The whole listing below must be printed again exactly, images excluded.
MATERIAL TO PROCESS Block Start
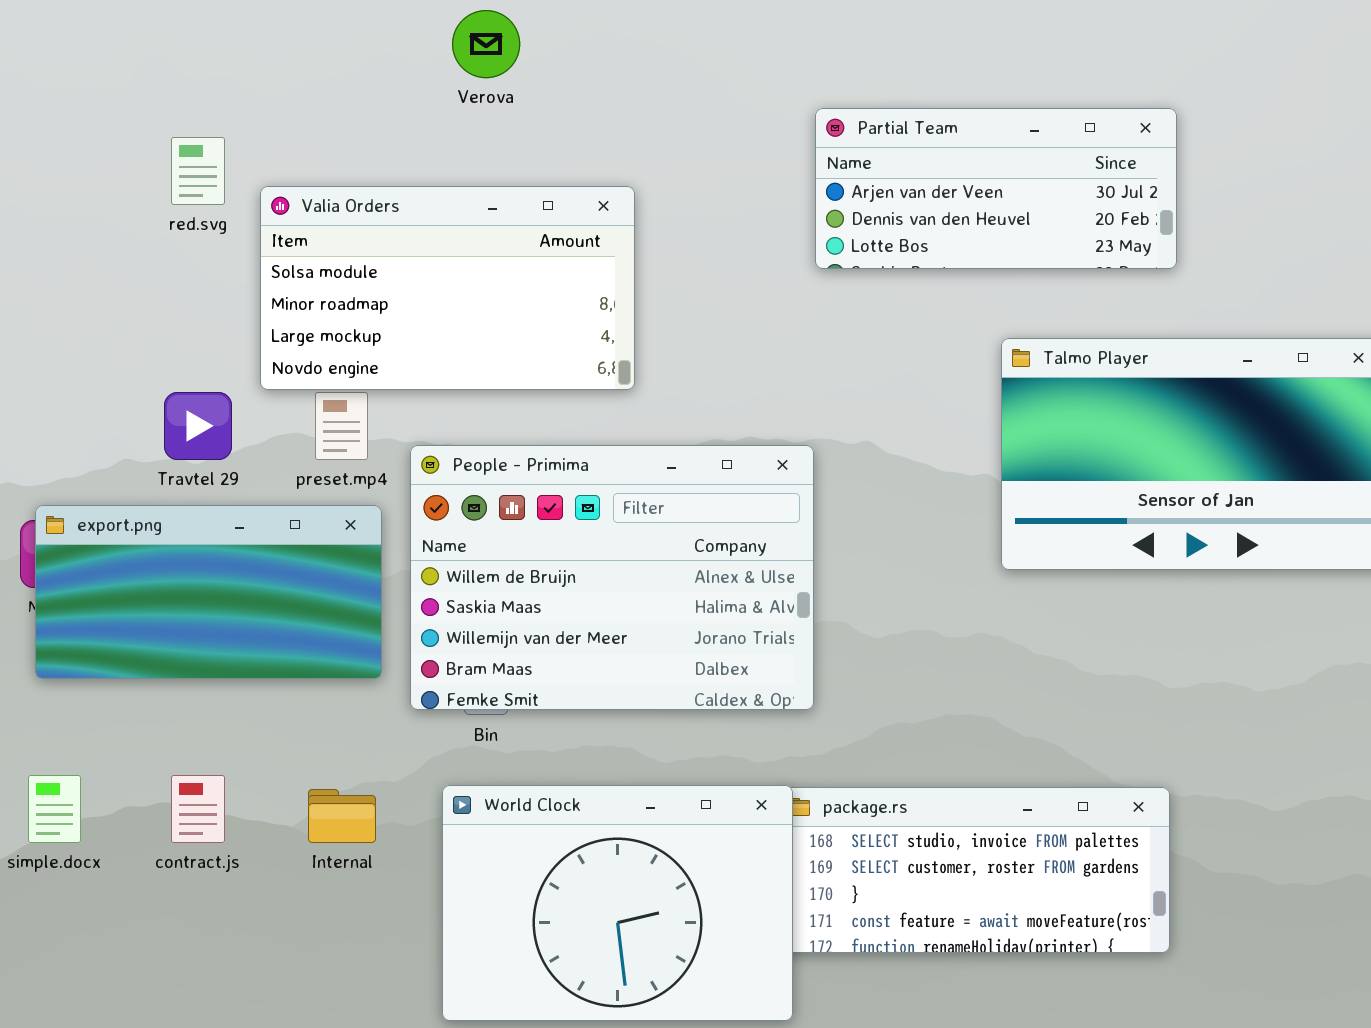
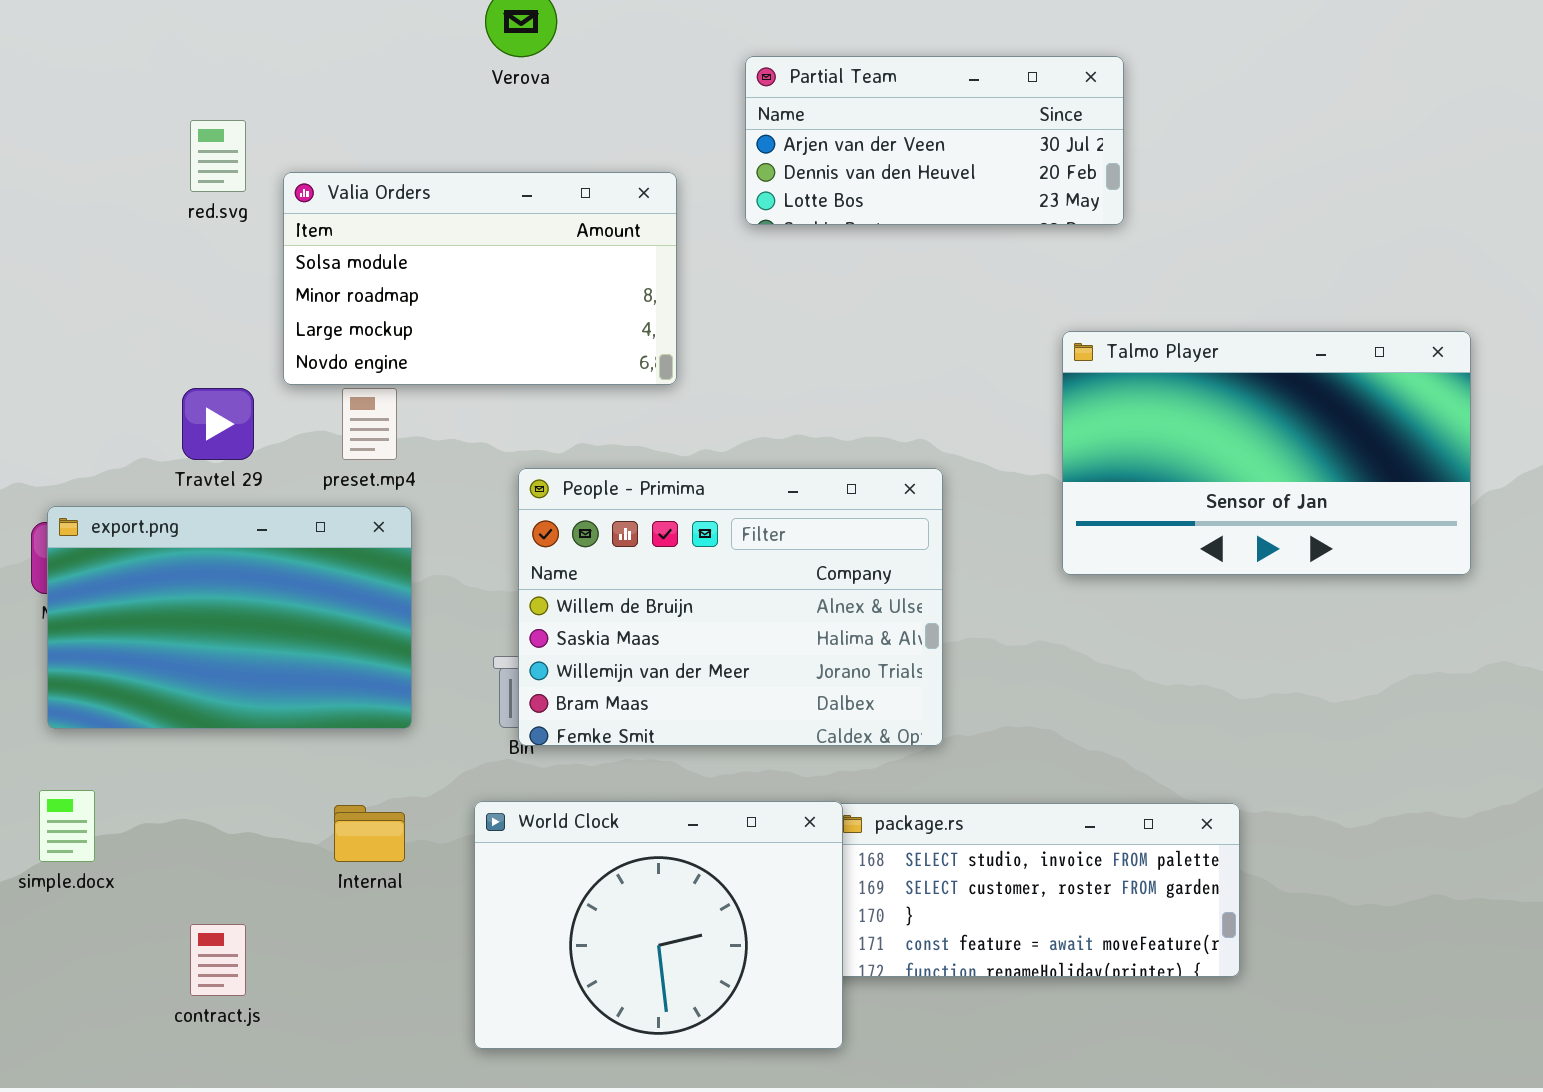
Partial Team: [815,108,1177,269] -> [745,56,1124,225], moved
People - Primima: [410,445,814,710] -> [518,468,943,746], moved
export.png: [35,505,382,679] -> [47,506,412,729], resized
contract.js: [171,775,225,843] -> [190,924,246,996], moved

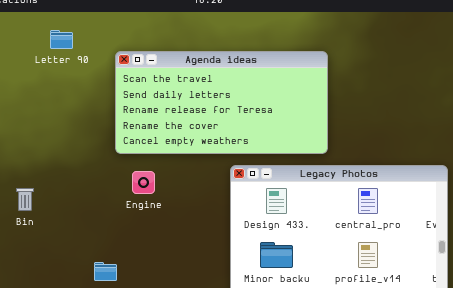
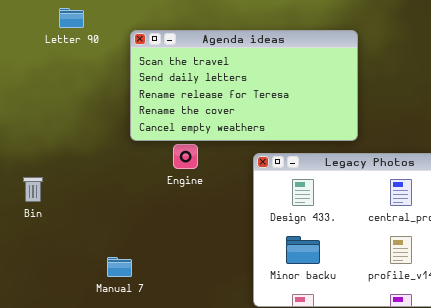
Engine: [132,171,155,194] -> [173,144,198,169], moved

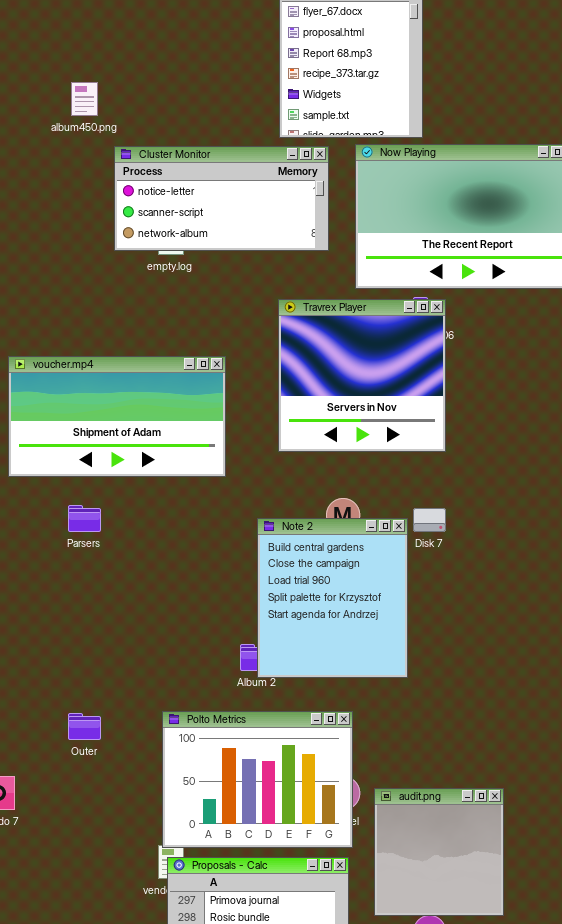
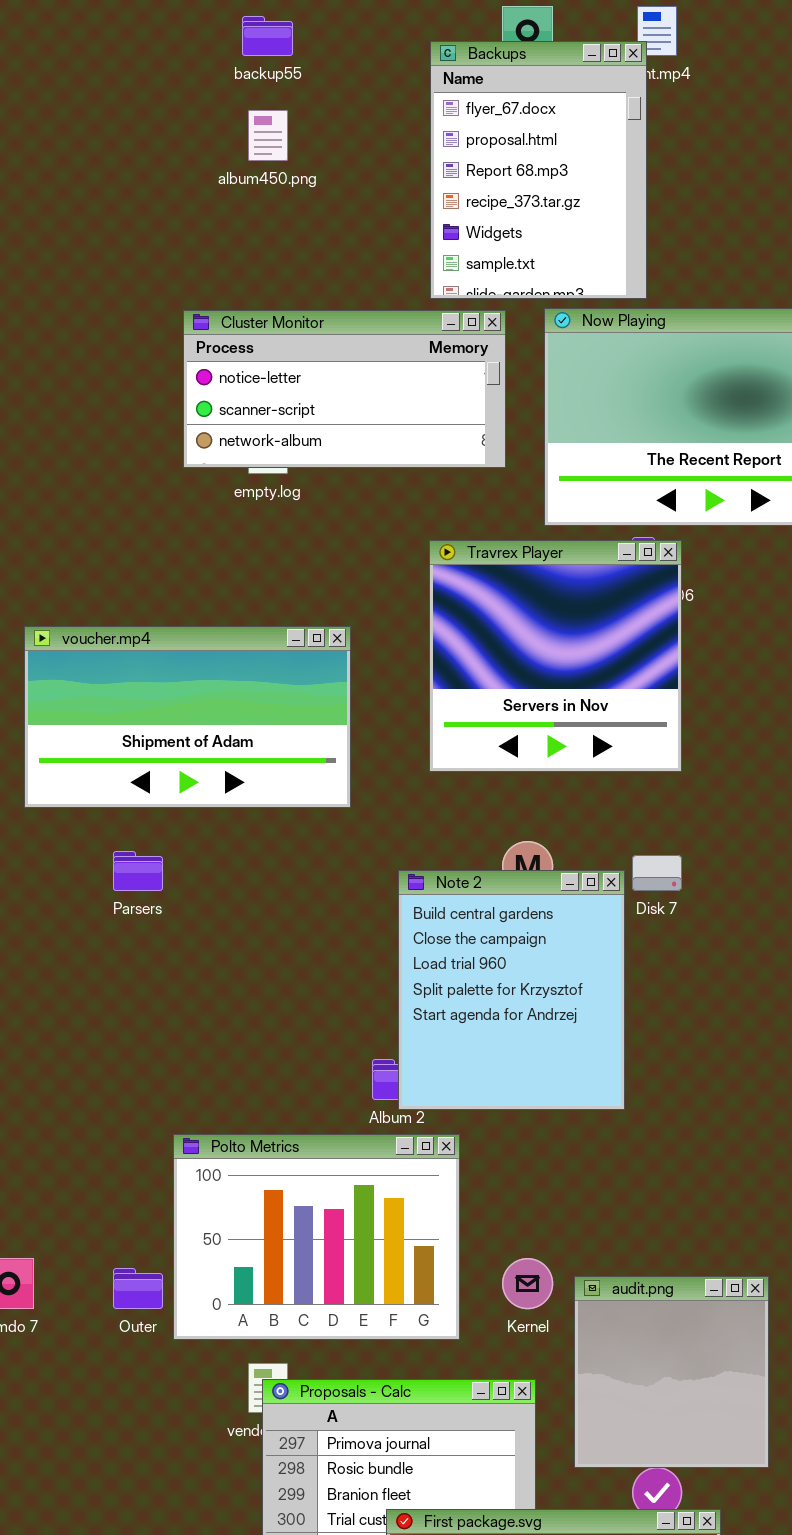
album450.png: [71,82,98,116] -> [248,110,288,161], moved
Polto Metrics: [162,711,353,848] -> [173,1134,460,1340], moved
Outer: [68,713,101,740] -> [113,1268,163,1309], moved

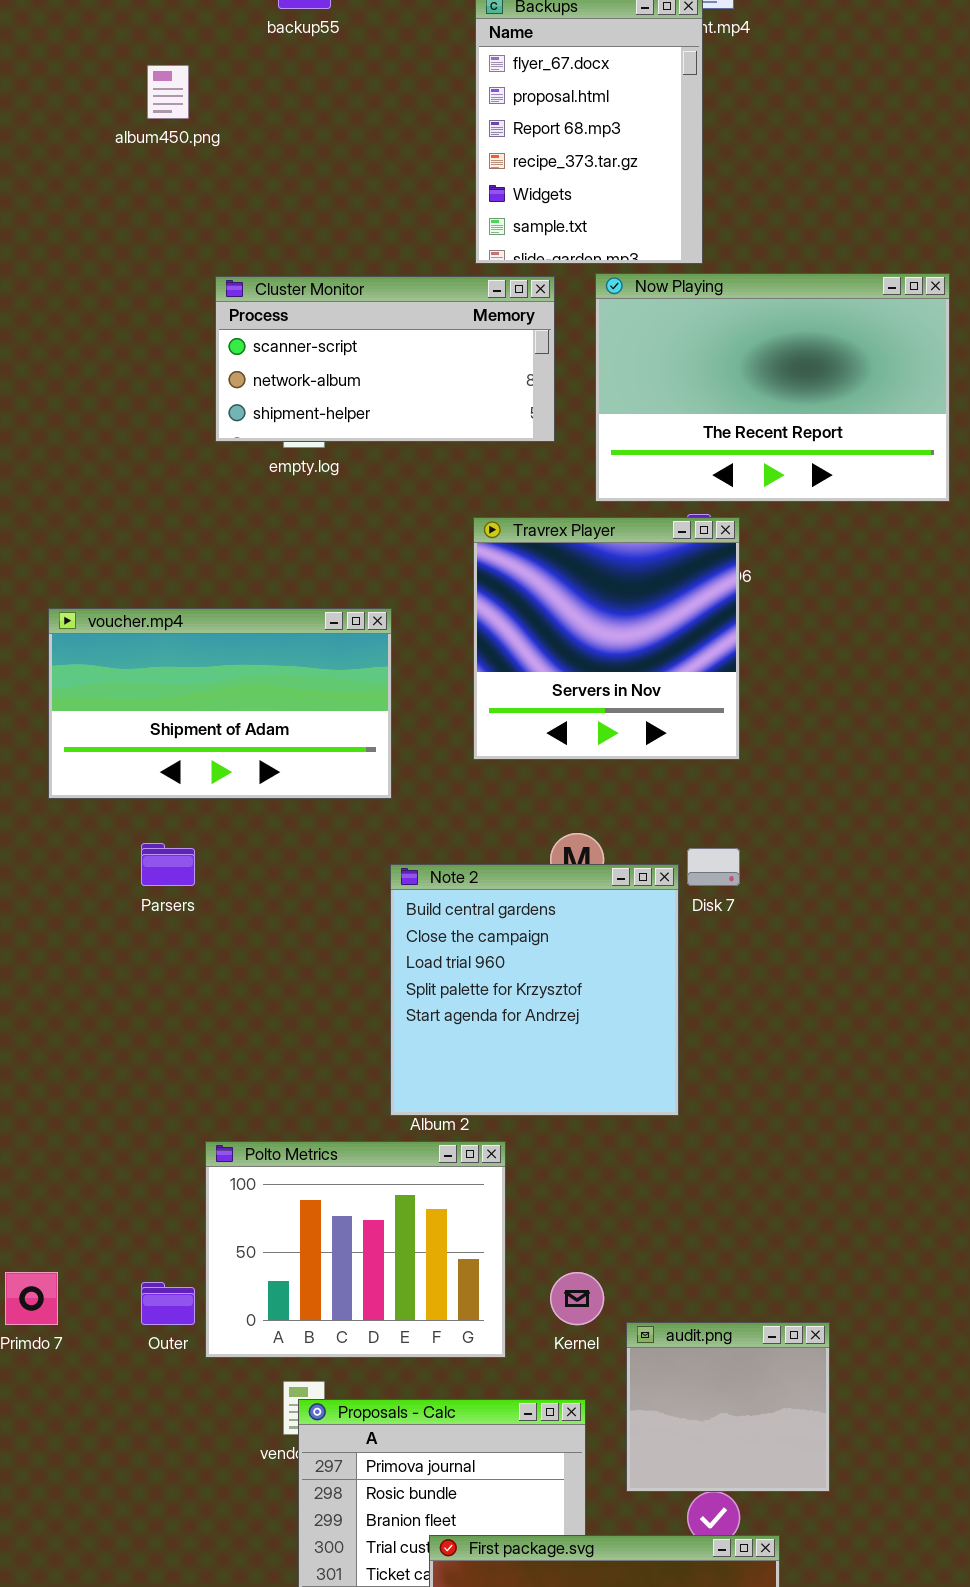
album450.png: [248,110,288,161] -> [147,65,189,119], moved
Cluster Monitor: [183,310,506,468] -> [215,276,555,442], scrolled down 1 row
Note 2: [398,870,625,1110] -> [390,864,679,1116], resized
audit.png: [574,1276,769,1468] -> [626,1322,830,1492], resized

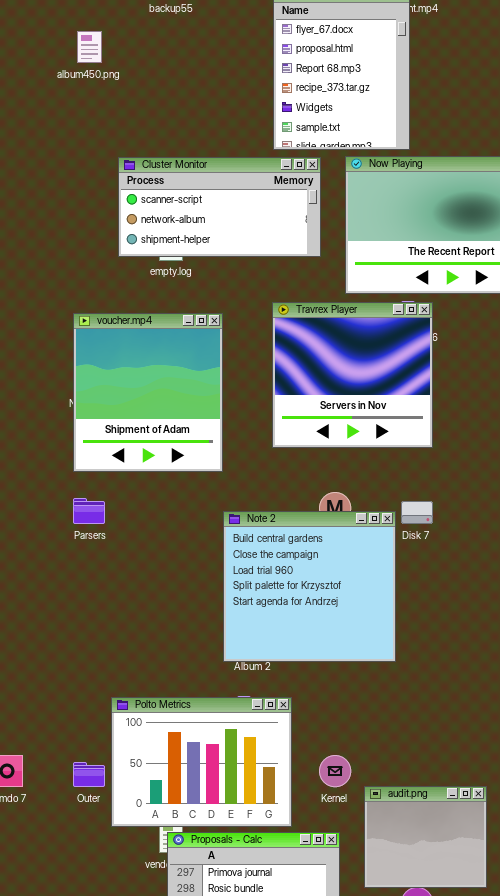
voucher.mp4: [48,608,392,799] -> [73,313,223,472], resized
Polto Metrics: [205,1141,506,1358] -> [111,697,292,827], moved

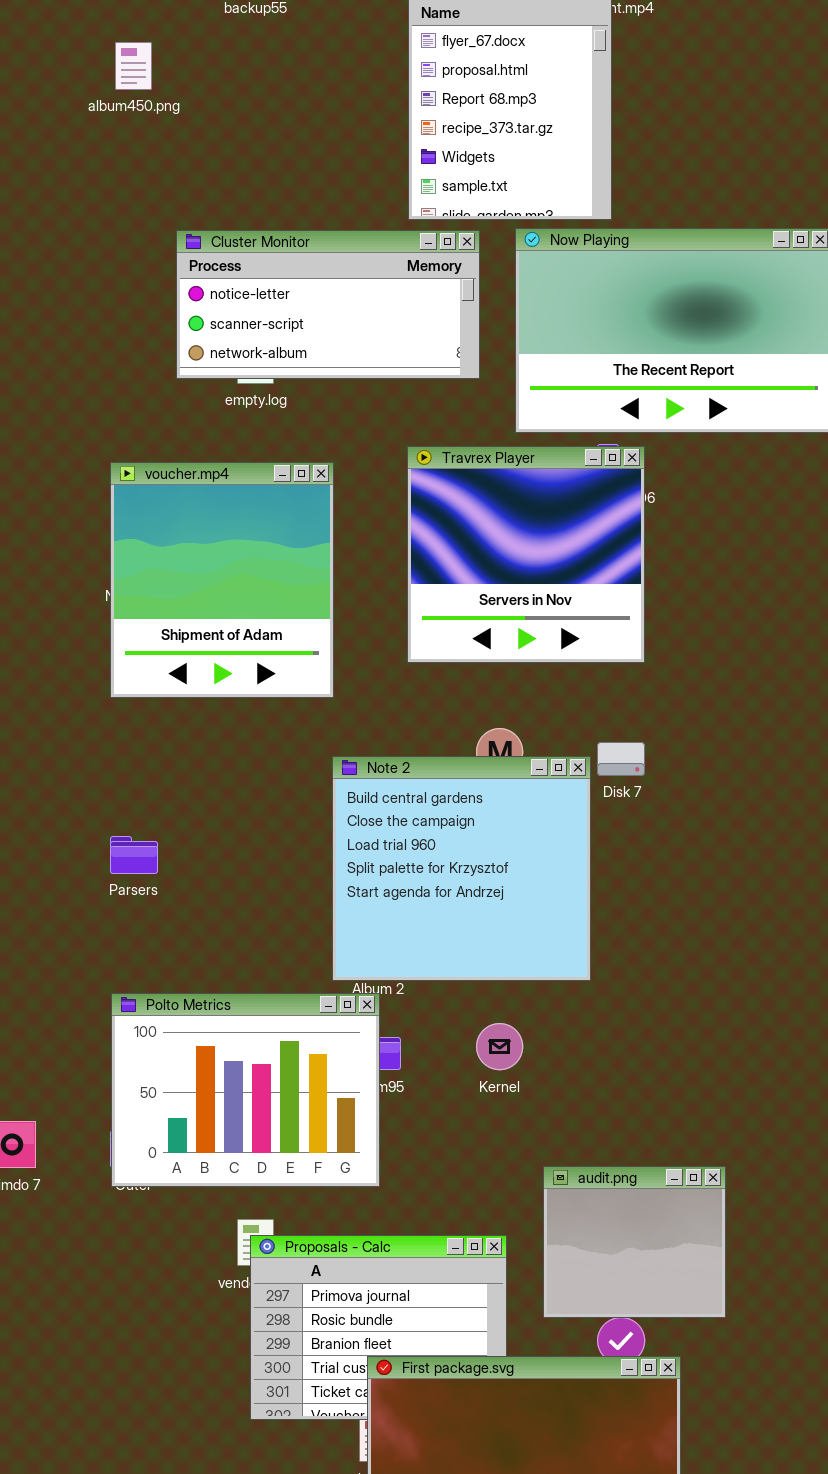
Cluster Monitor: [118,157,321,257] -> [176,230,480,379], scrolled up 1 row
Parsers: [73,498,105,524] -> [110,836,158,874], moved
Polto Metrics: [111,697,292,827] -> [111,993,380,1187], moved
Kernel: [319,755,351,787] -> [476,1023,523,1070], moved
MATERIAL TO PROCESS Block End
RESPONSE:
Partial Team: [815,108,1177,269] -> [745,56,1124,225], moved
People - Primima: [410,445,814,710] -> [518,468,943,746], moved
export.png: [35,505,382,679] -> [47,506,412,729], resized
contract.js: [171,775,225,843] -> [190,924,246,996], moved

Engine: [132,171,155,194] -> [173,144,198,169], moved

album450.png: [71,82,98,116] -> [248,110,288,161], moved
Polto Metrics: [162,711,353,848] -> [173,1134,460,1340], moved
Outer: [68,713,101,740] -> [113,1268,163,1309], moved

album450.png: [248,110,288,161] -> [147,65,189,119], moved
Cluster Monitor: [183,310,506,468] -> [215,276,555,442], scrolled down 1 row
Note 2: [398,870,625,1110] -> [390,864,679,1116], resized
audit.png: [574,1276,769,1468] -> [626,1322,830,1492], resized

voucher.mp4: [48,608,392,799] -> [73,313,223,472], resized
Polto Metrics: [205,1141,506,1358] -> [111,697,292,827], moved

Cluster Monitor: [118,157,321,257] -> [176,230,480,379], scrolled up 1 row
Parsers: [73,498,105,524] -> [110,836,158,874], moved
Polto Metrics: [111,697,292,827] -> [111,993,380,1187], moved
Kernel: [319,755,351,787] -> [476,1023,523,1070], moved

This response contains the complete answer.